*WHAT THE EXERCISE ASKS*. Write out every record below exactly, so that nothing differs from what is shown.

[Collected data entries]
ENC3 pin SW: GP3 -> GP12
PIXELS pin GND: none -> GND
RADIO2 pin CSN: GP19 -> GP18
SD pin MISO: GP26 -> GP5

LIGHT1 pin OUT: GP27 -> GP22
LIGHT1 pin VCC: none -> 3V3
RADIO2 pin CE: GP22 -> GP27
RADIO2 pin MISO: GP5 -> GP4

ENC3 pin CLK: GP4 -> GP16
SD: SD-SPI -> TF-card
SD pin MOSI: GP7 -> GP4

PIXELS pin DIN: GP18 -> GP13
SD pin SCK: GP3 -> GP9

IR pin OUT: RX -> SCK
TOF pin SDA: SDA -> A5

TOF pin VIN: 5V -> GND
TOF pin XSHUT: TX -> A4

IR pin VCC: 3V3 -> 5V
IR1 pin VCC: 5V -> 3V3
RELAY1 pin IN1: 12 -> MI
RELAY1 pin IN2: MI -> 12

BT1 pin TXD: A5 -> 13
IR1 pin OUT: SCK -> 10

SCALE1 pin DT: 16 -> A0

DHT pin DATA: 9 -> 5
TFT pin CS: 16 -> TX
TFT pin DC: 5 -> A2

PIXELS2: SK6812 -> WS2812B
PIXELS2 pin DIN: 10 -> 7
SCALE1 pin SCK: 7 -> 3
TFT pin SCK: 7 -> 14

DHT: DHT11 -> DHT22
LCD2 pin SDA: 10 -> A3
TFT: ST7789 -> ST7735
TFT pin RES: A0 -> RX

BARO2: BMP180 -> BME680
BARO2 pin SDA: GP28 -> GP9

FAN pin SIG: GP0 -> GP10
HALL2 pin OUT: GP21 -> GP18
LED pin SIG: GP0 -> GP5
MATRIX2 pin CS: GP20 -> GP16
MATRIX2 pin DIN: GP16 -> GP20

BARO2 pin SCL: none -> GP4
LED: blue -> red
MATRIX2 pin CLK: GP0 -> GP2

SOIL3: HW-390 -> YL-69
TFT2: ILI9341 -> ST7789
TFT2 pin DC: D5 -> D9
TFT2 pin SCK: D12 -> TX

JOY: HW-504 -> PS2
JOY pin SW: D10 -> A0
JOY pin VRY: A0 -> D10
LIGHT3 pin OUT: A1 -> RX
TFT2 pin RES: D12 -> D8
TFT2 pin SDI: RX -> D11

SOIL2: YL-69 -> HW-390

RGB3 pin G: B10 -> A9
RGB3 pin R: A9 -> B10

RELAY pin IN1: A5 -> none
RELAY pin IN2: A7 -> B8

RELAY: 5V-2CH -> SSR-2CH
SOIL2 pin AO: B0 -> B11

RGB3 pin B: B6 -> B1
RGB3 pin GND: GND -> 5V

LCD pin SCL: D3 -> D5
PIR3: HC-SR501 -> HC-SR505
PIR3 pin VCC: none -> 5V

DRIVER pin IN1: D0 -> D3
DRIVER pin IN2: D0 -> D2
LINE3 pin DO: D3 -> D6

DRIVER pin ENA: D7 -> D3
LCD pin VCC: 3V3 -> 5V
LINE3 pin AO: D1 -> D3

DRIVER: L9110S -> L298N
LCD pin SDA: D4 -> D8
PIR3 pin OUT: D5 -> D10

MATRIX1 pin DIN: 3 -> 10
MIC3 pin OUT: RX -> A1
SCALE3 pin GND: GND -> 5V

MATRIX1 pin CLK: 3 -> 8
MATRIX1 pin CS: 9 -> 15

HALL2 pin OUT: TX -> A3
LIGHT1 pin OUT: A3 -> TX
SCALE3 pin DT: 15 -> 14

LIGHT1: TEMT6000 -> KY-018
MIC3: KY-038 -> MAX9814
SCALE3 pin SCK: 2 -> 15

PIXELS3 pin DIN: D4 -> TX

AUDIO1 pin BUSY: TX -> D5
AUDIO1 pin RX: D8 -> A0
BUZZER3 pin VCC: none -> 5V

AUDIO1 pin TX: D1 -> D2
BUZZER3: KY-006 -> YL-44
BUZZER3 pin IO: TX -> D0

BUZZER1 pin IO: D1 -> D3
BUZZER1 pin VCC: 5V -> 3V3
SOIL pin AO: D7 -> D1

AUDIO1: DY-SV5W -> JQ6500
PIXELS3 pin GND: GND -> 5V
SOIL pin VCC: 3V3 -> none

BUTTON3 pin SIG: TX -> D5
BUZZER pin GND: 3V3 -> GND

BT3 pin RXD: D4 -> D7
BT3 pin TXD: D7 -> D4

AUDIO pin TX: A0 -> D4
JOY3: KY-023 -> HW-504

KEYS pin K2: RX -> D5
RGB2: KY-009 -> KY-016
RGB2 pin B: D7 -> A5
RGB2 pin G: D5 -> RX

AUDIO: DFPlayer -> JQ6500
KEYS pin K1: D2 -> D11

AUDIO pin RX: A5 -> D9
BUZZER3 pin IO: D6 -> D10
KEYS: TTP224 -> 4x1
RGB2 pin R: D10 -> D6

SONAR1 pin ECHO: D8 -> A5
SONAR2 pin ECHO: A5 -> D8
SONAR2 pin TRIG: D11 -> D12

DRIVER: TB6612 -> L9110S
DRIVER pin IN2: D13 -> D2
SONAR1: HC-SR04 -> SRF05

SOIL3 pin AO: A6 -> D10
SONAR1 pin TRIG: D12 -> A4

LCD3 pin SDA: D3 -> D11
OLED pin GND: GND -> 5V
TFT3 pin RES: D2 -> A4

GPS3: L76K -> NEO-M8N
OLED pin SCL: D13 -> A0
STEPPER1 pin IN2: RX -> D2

*COMPLETED EXERCISE*.
ENC3 pin SW: GP3 -> GP12
PIXELS pin GND: none -> GND
RADIO2 pin CSN: GP19 -> GP18
SD pin MISO: GP26 -> GP5

LIGHT1 pin OUT: GP27 -> GP22
LIGHT1 pin VCC: none -> 3V3
RADIO2 pin CE: GP22 -> GP27
RADIO2 pin MISO: GP5 -> GP4

ENC3 pin CLK: GP4 -> GP16
SD: SD-SPI -> TF-card
SD pin MOSI: GP7 -> GP4

PIXELS pin DIN: GP18 -> GP13
SD pin SCK: GP3 -> GP9

IR pin OUT: RX -> SCK
TOF pin SDA: SDA -> A5

TOF pin VIN: 5V -> GND
TOF pin XSHUT: TX -> A4

IR pin VCC: 3V3 -> 5V
IR1 pin VCC: 5V -> 3V3
RELAY1 pin IN1: 12 -> MI
RELAY1 pin IN2: MI -> 12

BT1 pin TXD: A5 -> 13
IR1 pin OUT: SCK -> 10

SCALE1 pin DT: 16 -> A0

DHT pin DATA: 9 -> 5
TFT pin CS: 16 -> TX
TFT pin DC: 5 -> A2

PIXELS2: SK6812 -> WS2812B
PIXELS2 pin DIN: 10 -> 7
SCALE1 pin SCK: 7 -> 3
TFT pin SCK: 7 -> 14

DHT: DHT11 -> DHT22
LCD2 pin SDA: 10 -> A3
TFT: ST7789 -> ST7735
TFT pin RES: A0 -> RX

BARO2: BMP180 -> BME680
BARO2 pin SDA: GP28 -> GP9

FAN pin SIG: GP0 -> GP10
HALL2 pin OUT: GP21 -> GP18
LED pin SIG: GP0 -> GP5
MATRIX2 pin CS: GP20 -> GP16
MATRIX2 pin DIN: GP16 -> GP20

BARO2 pin SCL: none -> GP4
LED: blue -> red
MATRIX2 pin CLK: GP0 -> GP2

SOIL3: HW-390 -> YL-69
TFT2: ILI9341 -> ST7789
TFT2 pin DC: D5 -> D9
TFT2 pin SCK: D12 -> TX

JOY: HW-504 -> PS2
JOY pin SW: D10 -> A0
JOY pin VRY: A0 -> D10
LIGHT3 pin OUT: A1 -> RX
TFT2 pin RES: D12 -> D8
TFT2 pin SDI: RX -> D11

SOIL2: YL-69 -> HW-390

RGB3 pin G: B10 -> A9
RGB3 pin R: A9 -> B10

RELAY pin IN1: A5 -> none
RELAY pin IN2: A7 -> B8

RELAY: 5V-2CH -> SSR-2CH
SOIL2 pin AO: B0 -> B11

RGB3 pin B: B6 -> B1
RGB3 pin GND: GND -> 5V

LCD pin SCL: D3 -> D5
PIR3: HC-SR501 -> HC-SR505
PIR3 pin VCC: none -> 5V

DRIVER pin IN1: D0 -> D3
DRIVER pin IN2: D0 -> D2
LINE3 pin DO: D3 -> D6

DRIVER pin ENA: D7 -> D3
LCD pin VCC: 3V3 -> 5V
LINE3 pin AO: D1 -> D3

DRIVER: L9110S -> L298N
LCD pin SDA: D4 -> D8
PIR3 pin OUT: D5 -> D10

MATRIX1 pin DIN: 3 -> 10
MIC3 pin OUT: RX -> A1
SCALE3 pin GND: GND -> 5V

MATRIX1 pin CLK: 3 -> 8
MATRIX1 pin CS: 9 -> 15

HALL2 pin OUT: TX -> A3
LIGHT1 pin OUT: A3 -> TX
SCALE3 pin DT: 15 -> 14

LIGHT1: TEMT6000 -> KY-018
MIC3: KY-038 -> MAX9814
SCALE3 pin SCK: 2 -> 15

PIXELS3 pin DIN: D4 -> TX

AUDIO1 pin BUSY: TX -> D5
AUDIO1 pin RX: D8 -> A0
BUZZER3 pin VCC: none -> 5V

AUDIO1 pin TX: D1 -> D2
BUZZER3: KY-006 -> YL-44
BUZZER3 pin IO: TX -> D0

BUZZER1 pin IO: D1 -> D3
BUZZER1 pin VCC: 5V -> 3V3
SOIL pin AO: D7 -> D1

AUDIO1: DY-SV5W -> JQ6500
PIXELS3 pin GND: GND -> 5V
SOIL pin VCC: 3V3 -> none

BUTTON3 pin SIG: TX -> D5
BUZZER pin GND: 3V3 -> GND

BT3 pin RXD: D4 -> D7
BT3 pin TXD: D7 -> D4

AUDIO pin TX: A0 -> D4
JOY3: KY-023 -> HW-504

KEYS pin K2: RX -> D5
RGB2: KY-009 -> KY-016
RGB2 pin B: D7 -> A5
RGB2 pin G: D5 -> RX

AUDIO: DFPlayer -> JQ6500
KEYS pin K1: D2 -> D11

AUDIO pin RX: A5 -> D9
BUZZER3 pin IO: D6 -> D10
KEYS: TTP224 -> 4x1
RGB2 pin R: D10 -> D6

SONAR1 pin ECHO: D8 -> A5
SONAR2 pin ECHO: A5 -> D8
SONAR2 pin TRIG: D11 -> D12

DRIVER: TB6612 -> L9110S
DRIVER pin IN2: D13 -> D2
SONAR1: HC-SR04 -> SRF05

SOIL3 pin AO: A6 -> D10
SONAR1 pin TRIG: D12 -> A4

LCD3 pin SDA: D3 -> D11
OLED pin GND: GND -> 5V
TFT3 pin RES: D2 -> A4

GPS3: L76K -> NEO-M8N
OLED pin SCL: D13 -> A0
STEPPER1 pin IN2: RX -> D2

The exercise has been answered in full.